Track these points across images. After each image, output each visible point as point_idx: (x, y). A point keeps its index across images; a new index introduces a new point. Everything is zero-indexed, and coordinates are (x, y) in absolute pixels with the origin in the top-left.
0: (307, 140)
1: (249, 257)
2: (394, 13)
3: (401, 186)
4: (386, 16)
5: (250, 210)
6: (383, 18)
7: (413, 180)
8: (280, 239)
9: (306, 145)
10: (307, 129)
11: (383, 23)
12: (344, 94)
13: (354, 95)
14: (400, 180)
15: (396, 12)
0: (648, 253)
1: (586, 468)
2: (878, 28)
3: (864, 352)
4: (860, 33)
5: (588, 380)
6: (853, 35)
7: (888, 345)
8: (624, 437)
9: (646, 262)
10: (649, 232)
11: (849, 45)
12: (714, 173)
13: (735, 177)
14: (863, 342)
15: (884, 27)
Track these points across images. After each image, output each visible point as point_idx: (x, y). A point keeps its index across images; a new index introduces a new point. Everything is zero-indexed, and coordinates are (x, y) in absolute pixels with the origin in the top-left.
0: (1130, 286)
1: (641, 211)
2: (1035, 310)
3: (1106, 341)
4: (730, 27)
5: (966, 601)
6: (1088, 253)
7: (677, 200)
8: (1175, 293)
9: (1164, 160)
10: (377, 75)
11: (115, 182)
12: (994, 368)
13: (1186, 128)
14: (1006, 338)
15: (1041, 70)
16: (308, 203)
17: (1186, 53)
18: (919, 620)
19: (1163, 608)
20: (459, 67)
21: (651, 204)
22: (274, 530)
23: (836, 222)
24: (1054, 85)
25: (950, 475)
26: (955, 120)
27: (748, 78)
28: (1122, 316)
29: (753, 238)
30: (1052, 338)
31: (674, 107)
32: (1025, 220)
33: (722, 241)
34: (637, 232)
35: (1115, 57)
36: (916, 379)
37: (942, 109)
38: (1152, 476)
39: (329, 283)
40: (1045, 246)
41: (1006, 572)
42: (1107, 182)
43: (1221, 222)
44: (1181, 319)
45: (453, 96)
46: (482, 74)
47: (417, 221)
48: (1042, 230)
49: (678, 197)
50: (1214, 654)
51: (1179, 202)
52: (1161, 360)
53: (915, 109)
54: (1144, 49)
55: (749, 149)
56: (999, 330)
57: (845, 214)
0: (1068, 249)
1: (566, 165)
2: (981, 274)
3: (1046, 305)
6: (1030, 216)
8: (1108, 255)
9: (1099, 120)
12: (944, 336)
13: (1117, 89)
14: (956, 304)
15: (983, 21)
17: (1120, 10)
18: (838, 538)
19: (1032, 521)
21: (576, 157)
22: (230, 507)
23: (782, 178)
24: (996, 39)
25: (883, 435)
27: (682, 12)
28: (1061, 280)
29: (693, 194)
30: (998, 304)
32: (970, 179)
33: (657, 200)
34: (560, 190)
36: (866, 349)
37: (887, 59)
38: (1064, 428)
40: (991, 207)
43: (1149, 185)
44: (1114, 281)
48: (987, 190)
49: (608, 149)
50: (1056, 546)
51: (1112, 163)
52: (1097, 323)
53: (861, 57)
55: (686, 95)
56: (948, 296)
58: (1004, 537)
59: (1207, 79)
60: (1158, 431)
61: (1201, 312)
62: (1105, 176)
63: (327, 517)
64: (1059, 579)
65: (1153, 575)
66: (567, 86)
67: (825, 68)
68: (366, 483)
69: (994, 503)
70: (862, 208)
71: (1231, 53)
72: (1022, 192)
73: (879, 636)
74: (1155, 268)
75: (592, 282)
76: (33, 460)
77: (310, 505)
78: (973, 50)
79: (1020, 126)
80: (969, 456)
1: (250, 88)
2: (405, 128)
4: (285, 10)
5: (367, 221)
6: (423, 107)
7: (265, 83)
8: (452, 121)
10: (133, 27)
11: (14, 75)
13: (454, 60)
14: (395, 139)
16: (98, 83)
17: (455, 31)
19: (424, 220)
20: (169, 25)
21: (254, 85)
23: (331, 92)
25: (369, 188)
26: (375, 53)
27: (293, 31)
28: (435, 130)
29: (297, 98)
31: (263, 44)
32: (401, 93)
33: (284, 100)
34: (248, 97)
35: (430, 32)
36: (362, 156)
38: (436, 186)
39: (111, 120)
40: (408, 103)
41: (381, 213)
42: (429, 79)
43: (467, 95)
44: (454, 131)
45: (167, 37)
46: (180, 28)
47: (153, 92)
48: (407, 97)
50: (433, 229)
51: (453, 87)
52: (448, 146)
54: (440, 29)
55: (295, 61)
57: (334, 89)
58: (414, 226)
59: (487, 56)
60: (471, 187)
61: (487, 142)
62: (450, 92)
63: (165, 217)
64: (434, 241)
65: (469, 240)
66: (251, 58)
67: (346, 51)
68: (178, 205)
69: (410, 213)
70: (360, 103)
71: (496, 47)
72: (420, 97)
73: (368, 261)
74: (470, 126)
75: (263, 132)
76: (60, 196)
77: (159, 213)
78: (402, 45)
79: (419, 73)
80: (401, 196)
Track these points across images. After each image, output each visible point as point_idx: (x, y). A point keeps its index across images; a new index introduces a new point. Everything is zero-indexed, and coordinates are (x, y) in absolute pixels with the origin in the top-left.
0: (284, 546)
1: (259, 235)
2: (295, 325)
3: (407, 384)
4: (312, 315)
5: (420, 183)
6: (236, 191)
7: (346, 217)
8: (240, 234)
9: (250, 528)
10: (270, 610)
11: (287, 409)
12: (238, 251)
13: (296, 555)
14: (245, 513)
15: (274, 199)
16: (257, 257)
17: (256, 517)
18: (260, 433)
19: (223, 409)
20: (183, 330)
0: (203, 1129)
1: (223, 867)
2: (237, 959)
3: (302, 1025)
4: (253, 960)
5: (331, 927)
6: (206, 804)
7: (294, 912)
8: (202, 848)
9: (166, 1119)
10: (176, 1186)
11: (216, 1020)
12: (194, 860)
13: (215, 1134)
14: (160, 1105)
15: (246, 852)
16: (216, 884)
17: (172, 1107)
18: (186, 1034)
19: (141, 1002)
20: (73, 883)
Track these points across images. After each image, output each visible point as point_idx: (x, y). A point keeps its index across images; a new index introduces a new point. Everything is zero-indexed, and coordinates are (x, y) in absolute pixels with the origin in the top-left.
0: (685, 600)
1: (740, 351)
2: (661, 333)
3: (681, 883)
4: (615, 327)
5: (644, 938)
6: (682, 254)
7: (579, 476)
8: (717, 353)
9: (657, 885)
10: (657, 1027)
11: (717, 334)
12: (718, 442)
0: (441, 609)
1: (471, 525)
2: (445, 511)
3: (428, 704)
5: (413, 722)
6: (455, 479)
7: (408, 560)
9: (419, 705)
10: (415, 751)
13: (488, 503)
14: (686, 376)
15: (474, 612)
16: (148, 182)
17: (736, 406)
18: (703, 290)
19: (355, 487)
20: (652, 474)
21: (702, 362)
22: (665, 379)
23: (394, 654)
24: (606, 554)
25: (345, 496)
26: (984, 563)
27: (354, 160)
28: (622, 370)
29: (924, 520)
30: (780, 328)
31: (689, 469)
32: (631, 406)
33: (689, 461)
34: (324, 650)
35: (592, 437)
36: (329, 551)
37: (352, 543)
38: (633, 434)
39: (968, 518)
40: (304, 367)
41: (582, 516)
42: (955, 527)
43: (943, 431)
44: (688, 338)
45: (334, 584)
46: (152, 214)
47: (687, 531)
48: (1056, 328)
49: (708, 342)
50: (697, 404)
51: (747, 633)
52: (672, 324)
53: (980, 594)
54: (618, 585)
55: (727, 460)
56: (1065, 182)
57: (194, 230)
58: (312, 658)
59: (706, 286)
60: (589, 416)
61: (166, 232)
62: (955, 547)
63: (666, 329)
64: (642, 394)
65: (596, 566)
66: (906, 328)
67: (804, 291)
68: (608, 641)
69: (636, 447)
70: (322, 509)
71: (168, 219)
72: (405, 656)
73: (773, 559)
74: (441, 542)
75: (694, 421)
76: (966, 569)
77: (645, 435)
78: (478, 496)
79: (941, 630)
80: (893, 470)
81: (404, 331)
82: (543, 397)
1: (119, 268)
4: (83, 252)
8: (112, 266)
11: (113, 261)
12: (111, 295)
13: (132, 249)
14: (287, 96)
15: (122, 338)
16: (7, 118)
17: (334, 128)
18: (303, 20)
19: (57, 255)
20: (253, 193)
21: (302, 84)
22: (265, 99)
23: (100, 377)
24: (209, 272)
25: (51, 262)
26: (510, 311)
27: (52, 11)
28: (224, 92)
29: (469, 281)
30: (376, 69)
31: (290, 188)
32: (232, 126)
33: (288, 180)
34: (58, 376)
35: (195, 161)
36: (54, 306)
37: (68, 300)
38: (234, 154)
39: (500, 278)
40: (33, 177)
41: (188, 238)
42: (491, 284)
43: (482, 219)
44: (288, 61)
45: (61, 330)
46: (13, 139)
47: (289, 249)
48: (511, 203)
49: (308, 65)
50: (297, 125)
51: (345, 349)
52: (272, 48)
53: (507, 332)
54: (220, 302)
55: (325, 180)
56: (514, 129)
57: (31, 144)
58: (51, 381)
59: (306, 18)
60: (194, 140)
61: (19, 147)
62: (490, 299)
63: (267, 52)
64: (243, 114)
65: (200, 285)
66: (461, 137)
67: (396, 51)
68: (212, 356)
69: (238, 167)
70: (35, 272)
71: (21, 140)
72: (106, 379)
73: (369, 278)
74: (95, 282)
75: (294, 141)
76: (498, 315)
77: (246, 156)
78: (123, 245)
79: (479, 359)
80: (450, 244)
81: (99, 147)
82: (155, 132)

--*--

# PROMPT
Copy the data above from the line with "13: (488, 503)" to the line with "38: (633, 434)", putting "(780, 382)" in place of "(780, 328)" and changing nothing else.

# COMPLETED EXERCISE
13: (488, 503)
14: (686, 376)
15: (474, 612)
16: (148, 182)
17: (736, 406)
18: (703, 290)
19: (355, 487)
20: (652, 474)
21: (702, 362)
22: (665, 379)
23: (394, 654)
24: (606, 554)
25: (345, 496)
26: (984, 563)
27: (354, 160)
28: (622, 370)
29: (924, 520)
30: (780, 382)
31: (689, 469)
32: (631, 406)
33: (689, 461)
34: (324, 650)
35: (592, 437)
36: (329, 551)
37: (352, 543)
38: (633, 434)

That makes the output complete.